# [Work item]
Give back every record verbatim, but not the pictures.

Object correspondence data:
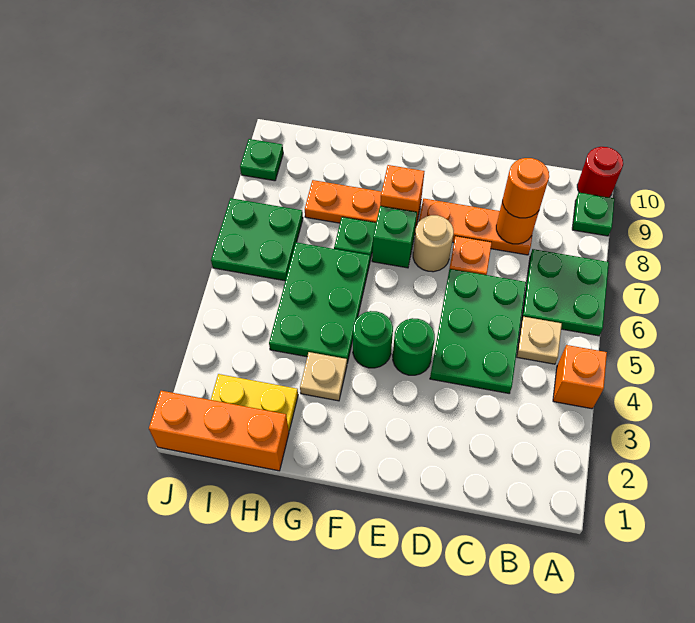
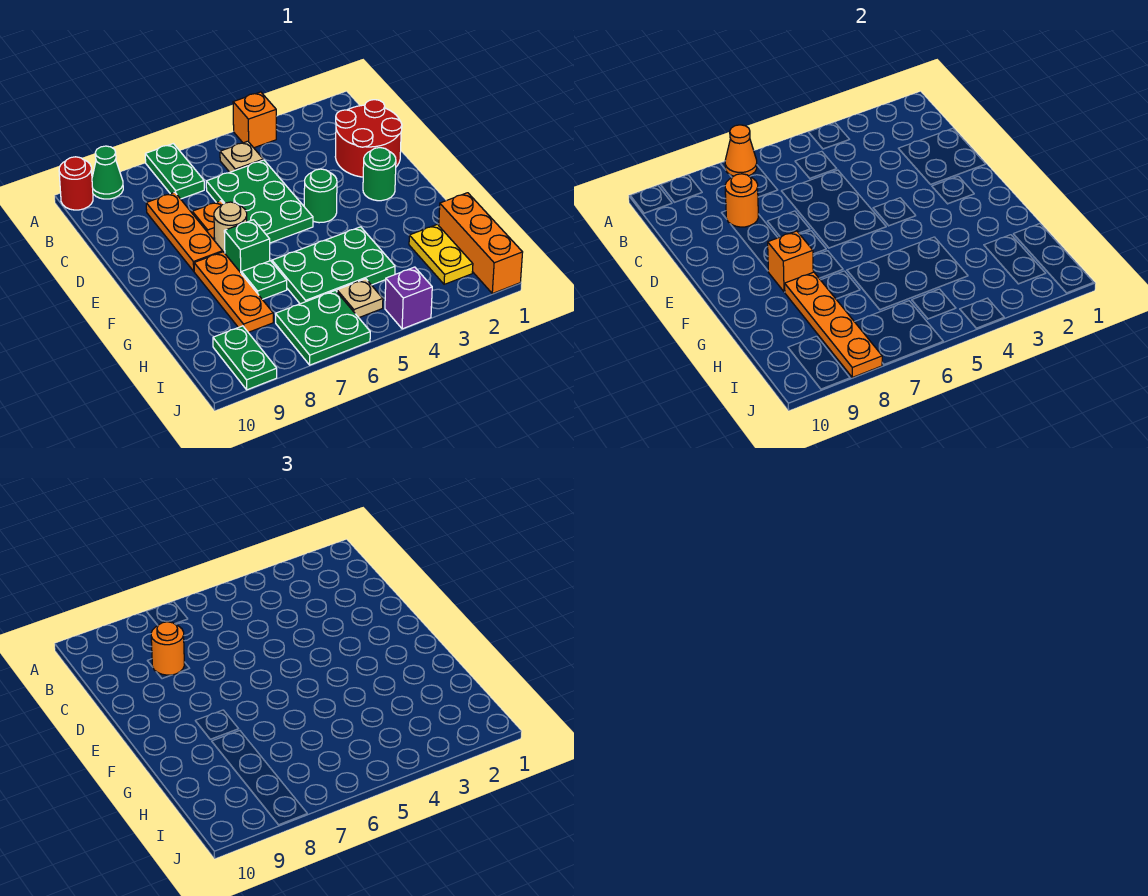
green plate A6:B7 level 1 -> green plate A7:B7 level 1
none -> orange cone A7 level 2
green plate A9 level 1 -> green cone A9 level 1
none -> red round brick C1:D2 level 1
green plate C4:D6 level 1 -> green plate C5:E6 level 1
green round brick F4 level 1 -> green round brick E2 level 1
tan plate G3 level 1 -> tan plate I5 level 1
none -> orange plate G8:J8 level 2
none -> purple brick J4 level 1
green plate J9 level 1 -> green plate I9:J9 level 1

# [Finished exercise]
green plate A6:B7 level 1 -> green plate A7:B7 level 1
none -> orange cone A7 level 2
green plate A9 level 1 -> green cone A9 level 1
none -> red round brick C1:D2 level 1
green plate C4:D6 level 1 -> green plate C5:E6 level 1
green round brick F4 level 1 -> green round brick E2 level 1
tan plate G3 level 1 -> tan plate I5 level 1
none -> orange plate G8:J8 level 2
none -> purple brick J4 level 1
green plate J9 level 1 -> green plate I9:J9 level 1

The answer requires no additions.